*Task item*: Begin at the line containing "(385, 162) = (344, 379): pink" in the data below and go on through the line containing "(777, 241) = (735, 335): green", repeating each line exactly; include both ends and no other line.

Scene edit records
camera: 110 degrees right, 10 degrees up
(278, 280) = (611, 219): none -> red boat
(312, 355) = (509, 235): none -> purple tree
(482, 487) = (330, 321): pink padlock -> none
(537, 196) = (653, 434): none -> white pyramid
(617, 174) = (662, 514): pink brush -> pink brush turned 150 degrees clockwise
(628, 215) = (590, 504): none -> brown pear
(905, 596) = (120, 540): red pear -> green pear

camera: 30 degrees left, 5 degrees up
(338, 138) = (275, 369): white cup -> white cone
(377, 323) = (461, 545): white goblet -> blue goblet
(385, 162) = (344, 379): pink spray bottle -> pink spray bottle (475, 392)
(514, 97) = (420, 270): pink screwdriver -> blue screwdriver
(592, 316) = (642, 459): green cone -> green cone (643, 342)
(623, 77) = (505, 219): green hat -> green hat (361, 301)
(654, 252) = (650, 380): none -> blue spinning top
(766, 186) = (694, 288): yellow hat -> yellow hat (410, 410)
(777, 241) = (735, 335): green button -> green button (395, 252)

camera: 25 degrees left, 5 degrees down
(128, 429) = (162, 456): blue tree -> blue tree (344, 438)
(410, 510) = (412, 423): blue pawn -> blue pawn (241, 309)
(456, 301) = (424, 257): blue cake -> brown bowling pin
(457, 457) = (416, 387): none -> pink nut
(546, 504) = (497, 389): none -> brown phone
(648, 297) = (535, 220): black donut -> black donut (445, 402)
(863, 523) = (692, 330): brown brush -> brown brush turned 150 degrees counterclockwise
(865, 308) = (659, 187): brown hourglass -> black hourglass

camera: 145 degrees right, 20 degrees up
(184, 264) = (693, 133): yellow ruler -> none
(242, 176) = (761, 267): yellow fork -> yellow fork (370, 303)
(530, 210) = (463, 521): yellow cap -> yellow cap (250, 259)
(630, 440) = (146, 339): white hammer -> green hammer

*Your response*:
(385, 162) = (344, 379): pink spray bottle -> pink spray bottle (475, 392)
(514, 97) = (420, 270): pink screwdriver -> blue screwdriver
(592, 316) = (642, 459): green cone -> green cone (643, 342)
(623, 77) = (505, 219): green hat -> green hat (361, 301)
(654, 252) = (650, 380): none -> blue spinning top
(766, 186) = (694, 288): yellow hat -> yellow hat (410, 410)
(777, 241) = (735, 335): green button -> green button (395, 252)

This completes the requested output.